Problem statement: Set down, please, exactly the lines below that run from the line with "(477, 304) = (365, 306): yellow" to the line with "(808, 216) = (420, 317): red", both lines included.

(Scene change data)
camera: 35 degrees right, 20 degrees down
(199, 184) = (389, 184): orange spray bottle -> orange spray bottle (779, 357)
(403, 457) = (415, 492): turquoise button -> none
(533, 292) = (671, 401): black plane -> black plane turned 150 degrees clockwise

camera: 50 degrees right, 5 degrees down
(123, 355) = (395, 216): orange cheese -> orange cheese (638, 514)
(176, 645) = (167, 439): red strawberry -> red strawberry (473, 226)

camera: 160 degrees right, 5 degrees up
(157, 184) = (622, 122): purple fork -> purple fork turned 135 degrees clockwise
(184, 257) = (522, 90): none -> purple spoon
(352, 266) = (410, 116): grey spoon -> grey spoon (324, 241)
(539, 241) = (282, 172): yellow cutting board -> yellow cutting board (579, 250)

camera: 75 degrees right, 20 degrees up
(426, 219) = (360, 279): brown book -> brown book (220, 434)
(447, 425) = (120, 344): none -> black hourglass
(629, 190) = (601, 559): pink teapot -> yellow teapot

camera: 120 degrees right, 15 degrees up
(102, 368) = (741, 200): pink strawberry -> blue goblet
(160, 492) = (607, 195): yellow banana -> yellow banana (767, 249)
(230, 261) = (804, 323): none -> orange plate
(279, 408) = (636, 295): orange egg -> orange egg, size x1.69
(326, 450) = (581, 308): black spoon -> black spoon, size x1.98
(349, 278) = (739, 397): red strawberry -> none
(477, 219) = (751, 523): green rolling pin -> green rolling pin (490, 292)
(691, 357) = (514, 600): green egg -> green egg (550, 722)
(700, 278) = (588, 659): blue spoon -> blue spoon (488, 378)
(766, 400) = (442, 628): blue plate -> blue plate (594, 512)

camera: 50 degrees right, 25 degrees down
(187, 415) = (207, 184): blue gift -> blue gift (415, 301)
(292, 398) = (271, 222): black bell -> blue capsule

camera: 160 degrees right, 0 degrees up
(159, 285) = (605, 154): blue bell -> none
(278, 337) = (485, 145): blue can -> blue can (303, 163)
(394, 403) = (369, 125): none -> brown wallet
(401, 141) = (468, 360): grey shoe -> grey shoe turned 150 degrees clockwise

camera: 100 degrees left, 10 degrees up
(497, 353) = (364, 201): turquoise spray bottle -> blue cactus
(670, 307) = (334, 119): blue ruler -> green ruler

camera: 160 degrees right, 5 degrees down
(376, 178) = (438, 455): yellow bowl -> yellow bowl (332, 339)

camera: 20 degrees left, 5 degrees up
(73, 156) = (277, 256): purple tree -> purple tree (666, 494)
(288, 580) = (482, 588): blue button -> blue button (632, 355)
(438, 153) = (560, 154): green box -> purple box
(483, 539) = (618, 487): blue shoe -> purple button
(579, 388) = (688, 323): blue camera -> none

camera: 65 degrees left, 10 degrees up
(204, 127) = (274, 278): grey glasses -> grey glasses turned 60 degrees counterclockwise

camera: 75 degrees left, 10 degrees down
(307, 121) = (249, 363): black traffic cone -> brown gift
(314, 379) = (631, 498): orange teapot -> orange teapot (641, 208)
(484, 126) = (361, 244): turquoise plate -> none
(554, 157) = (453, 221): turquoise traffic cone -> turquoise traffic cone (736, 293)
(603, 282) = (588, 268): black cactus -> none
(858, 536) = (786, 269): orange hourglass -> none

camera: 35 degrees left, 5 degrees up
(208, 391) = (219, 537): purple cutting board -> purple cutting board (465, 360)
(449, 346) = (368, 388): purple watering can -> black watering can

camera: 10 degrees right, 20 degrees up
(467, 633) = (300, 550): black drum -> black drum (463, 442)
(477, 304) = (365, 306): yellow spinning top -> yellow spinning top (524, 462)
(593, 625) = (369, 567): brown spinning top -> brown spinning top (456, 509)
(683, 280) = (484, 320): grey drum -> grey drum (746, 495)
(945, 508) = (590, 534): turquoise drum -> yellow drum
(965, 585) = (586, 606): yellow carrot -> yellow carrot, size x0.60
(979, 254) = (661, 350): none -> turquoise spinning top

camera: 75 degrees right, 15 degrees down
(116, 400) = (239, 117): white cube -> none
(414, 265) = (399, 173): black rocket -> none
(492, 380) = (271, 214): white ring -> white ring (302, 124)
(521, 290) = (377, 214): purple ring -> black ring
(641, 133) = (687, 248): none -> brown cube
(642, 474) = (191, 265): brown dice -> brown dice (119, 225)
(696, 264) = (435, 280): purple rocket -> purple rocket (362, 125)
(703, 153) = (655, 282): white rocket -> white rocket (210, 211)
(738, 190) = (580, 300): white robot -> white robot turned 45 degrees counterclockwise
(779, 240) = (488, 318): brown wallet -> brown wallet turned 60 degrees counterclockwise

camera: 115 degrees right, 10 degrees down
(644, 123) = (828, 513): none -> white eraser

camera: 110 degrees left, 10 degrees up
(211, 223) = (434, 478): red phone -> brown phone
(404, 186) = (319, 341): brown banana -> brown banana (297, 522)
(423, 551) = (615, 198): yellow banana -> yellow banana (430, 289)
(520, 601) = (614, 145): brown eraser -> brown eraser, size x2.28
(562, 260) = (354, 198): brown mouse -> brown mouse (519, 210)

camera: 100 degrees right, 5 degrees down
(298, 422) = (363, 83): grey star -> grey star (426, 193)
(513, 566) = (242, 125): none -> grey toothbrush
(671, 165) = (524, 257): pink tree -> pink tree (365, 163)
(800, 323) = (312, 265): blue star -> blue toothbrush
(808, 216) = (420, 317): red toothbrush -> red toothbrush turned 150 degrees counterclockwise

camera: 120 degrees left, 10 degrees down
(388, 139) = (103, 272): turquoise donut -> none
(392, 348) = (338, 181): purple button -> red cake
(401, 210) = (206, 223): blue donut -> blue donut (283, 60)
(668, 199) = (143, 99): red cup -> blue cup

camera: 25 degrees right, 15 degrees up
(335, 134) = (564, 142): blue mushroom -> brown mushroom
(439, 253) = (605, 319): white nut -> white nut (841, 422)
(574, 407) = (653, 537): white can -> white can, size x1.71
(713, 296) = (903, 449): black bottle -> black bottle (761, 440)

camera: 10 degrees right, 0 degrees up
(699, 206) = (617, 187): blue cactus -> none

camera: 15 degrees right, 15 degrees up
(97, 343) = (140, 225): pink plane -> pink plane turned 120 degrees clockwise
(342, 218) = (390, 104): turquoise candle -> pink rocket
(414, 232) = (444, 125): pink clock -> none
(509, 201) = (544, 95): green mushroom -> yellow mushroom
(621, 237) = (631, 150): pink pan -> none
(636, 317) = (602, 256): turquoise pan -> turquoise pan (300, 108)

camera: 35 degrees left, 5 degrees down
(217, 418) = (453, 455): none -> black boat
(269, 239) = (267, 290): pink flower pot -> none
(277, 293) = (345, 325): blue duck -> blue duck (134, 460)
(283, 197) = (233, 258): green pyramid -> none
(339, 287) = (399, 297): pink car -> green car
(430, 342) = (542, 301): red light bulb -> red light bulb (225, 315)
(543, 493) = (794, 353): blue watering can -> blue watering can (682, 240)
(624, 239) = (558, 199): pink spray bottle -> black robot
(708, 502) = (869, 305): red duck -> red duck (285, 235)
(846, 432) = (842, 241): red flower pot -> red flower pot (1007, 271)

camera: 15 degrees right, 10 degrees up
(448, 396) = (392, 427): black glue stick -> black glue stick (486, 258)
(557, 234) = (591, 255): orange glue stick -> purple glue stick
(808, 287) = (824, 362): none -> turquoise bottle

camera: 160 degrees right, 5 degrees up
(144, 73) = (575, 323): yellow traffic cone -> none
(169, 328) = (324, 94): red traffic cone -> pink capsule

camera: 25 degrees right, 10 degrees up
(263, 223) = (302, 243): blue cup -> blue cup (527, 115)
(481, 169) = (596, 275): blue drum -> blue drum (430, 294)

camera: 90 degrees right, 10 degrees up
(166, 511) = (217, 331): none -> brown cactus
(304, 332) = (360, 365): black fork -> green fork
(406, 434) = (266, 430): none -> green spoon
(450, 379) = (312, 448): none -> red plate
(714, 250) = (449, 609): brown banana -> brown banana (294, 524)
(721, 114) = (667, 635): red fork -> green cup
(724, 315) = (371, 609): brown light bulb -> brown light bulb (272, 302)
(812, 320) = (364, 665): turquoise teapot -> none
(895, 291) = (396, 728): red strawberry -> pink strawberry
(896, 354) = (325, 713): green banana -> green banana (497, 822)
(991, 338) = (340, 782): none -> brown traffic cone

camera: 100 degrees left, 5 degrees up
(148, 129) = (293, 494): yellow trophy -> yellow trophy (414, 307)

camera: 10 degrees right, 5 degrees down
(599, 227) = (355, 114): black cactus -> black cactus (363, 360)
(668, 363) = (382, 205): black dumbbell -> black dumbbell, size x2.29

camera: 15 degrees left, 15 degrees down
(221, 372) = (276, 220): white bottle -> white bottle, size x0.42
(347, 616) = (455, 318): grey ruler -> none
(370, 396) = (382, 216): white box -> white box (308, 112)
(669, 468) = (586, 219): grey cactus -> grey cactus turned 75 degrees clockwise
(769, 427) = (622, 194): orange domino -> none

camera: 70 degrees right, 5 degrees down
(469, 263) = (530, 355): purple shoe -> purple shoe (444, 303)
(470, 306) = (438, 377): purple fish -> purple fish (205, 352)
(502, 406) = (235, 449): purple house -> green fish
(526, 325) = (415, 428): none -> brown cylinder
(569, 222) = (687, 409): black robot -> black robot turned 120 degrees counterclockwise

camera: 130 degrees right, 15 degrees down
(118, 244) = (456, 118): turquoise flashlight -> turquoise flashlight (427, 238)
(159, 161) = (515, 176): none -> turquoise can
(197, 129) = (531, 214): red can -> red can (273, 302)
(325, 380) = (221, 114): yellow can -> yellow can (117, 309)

Problem solution:
(477, 304) = (365, 306): yellow spinning top -> yellow spinning top (524, 462)
(593, 625) = (369, 567): brown spinning top -> brown spinning top (456, 509)
(683, 280) = (484, 320): grey drum -> grey drum (746, 495)
(945, 508) = (590, 534): turquoise drum -> yellow drum
(965, 585) = (586, 606): yellow carrot -> yellow carrot, size x0.60
(979, 254) = (661, 350): none -> turquoise spinning top

camera: 75 degrees right, 15 degrees down
(116, 400) = (239, 117): white cube -> none
(414, 265) = (399, 173): black rocket -> none
(492, 380) = (271, 214): white ring -> white ring (302, 124)
(521, 290) = (377, 214): purple ring -> black ring
(641, 133) = (687, 248): none -> brown cube
(642, 474) = (191, 265): brown dice -> brown dice (119, 225)
(696, 264) = (435, 280): purple rocket -> purple rocket (362, 125)
(703, 153) = (655, 282): white rocket -> white rocket (210, 211)
(738, 190) = (580, 300): white robot -> white robot turned 45 degrees counterclockwise
(779, 240) = (488, 318): brown wallet -> brown wallet turned 60 degrees counterclockwise

camera: 115 degrees right, 10 degrees down
(644, 123) = (828, 513): none -> white eraser

camera: 110 degrees left, 10 degrees up
(211, 223) = (434, 478): red phone -> brown phone
(404, 186) = (319, 341): brown banana -> brown banana (297, 522)
(423, 551) = (615, 198): yellow banana -> yellow banana (430, 289)
(520, 601) = (614, 145): brown eraser -> brown eraser, size x2.28
(562, 260) = (354, 198): brown mouse -> brown mouse (519, 210)

camera: 100 degrees right, 5 degrees down
(298, 422) = (363, 83): grey star -> grey star (426, 193)
(513, 566) = (242, 125): none -> grey toothbrush
(671, 165) = (524, 257): pink tree -> pink tree (365, 163)
(800, 323) = (312, 265): blue star -> blue toothbrush
(808, 216) = (420, 317): red toothbrush -> red toothbrush turned 150 degrees counterclockwise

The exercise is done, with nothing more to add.